Start of Data supplied

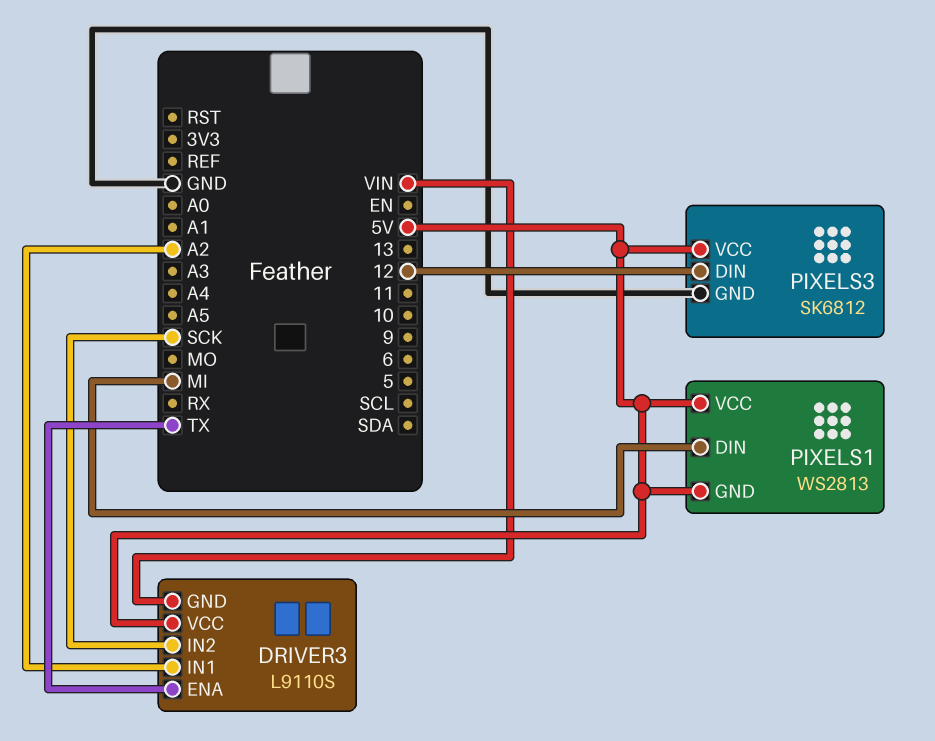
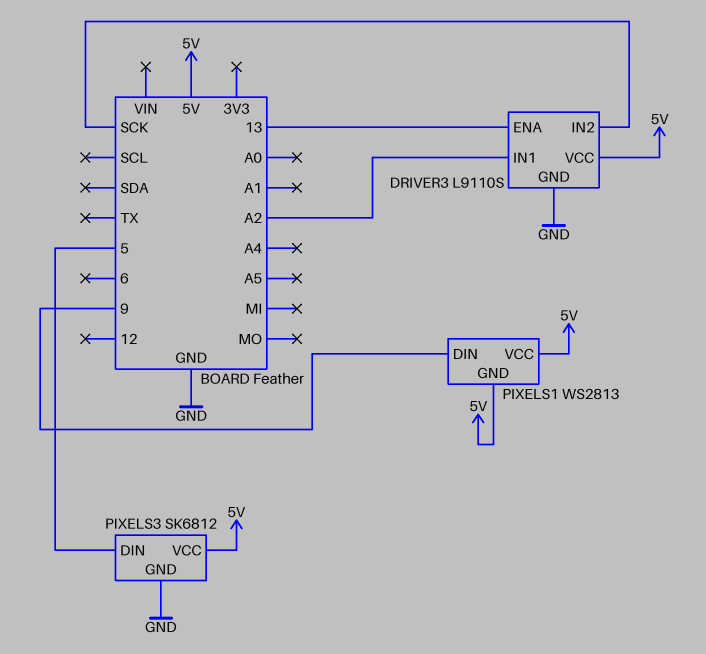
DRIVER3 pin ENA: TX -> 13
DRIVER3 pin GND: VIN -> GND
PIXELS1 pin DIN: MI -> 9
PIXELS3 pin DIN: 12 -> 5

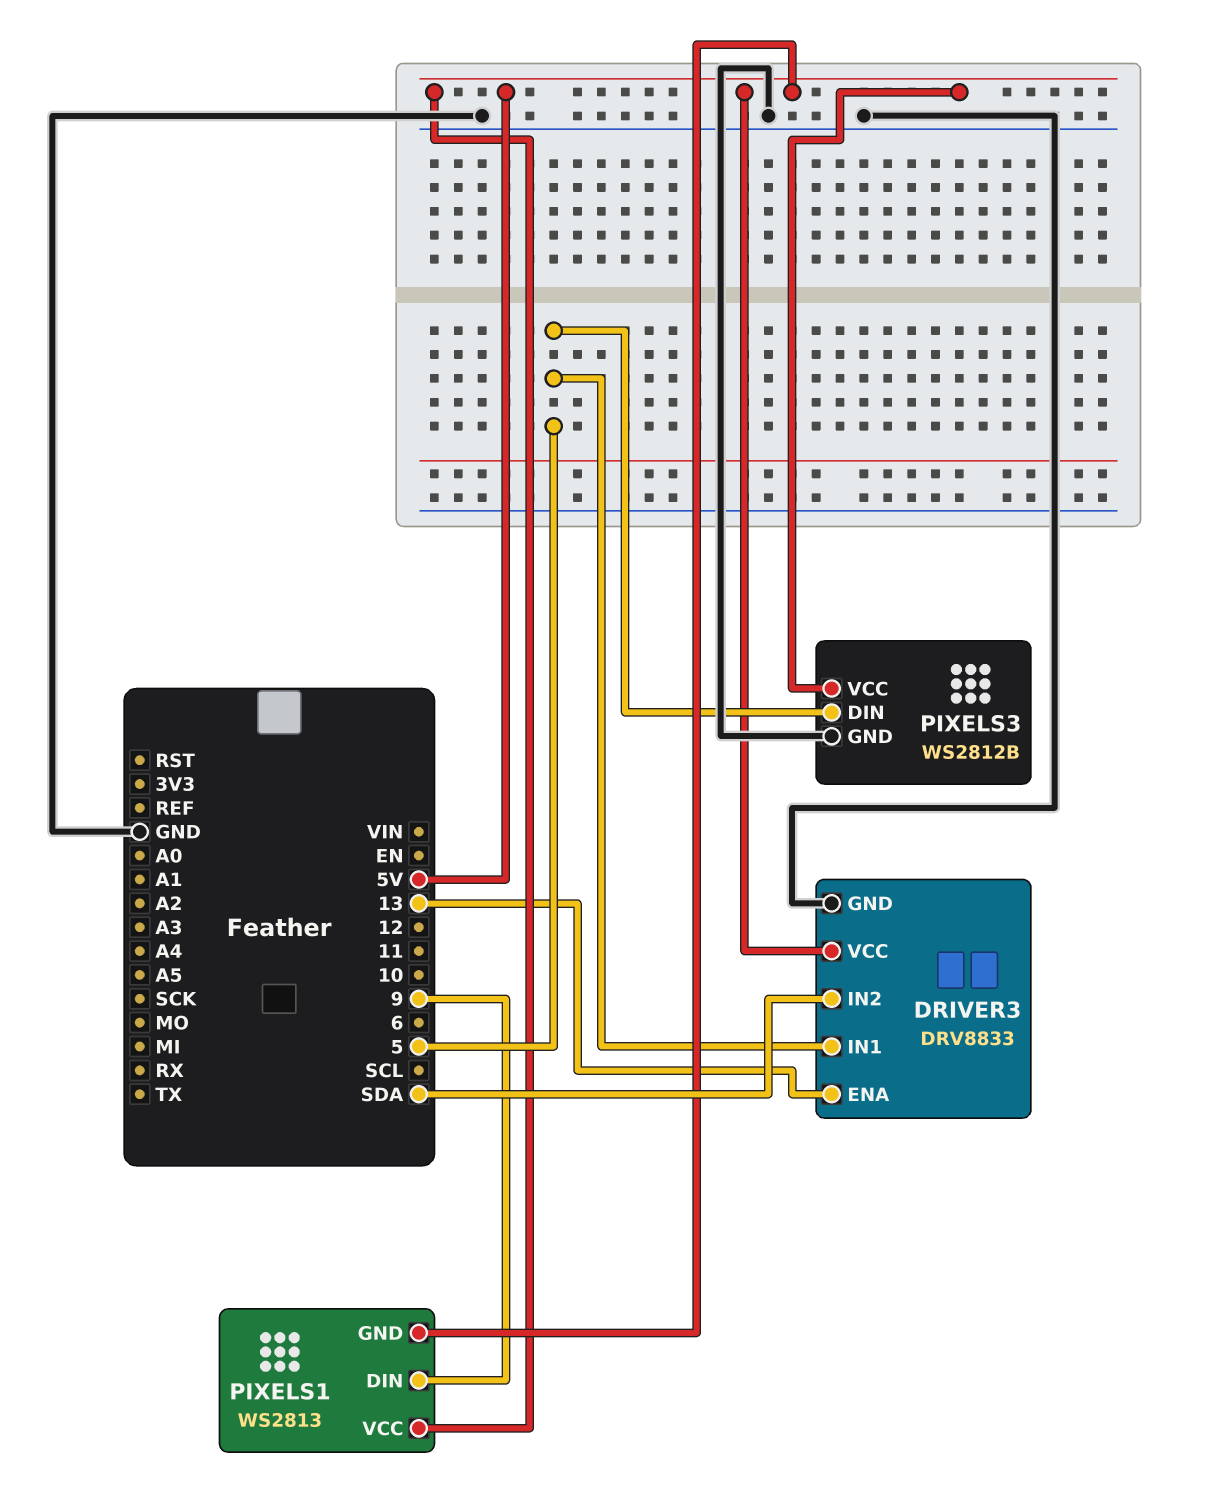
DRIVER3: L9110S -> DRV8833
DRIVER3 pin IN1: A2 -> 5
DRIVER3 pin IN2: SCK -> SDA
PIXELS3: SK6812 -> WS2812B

End of Data supplied

Task description: In the copy, no pictures should appear; the records themselves must be repeated exactly.

Reply:
DRIVER3 pin ENA: TX -> 13
DRIVER3 pin GND: VIN -> GND
PIXELS1 pin DIN: MI -> 9
PIXELS3 pin DIN: 12 -> 5

DRIVER3: L9110S -> DRV8833
DRIVER3 pin IN1: A2 -> 5
DRIVER3 pin IN2: SCK -> SDA
PIXELS3: SK6812 -> WS2812B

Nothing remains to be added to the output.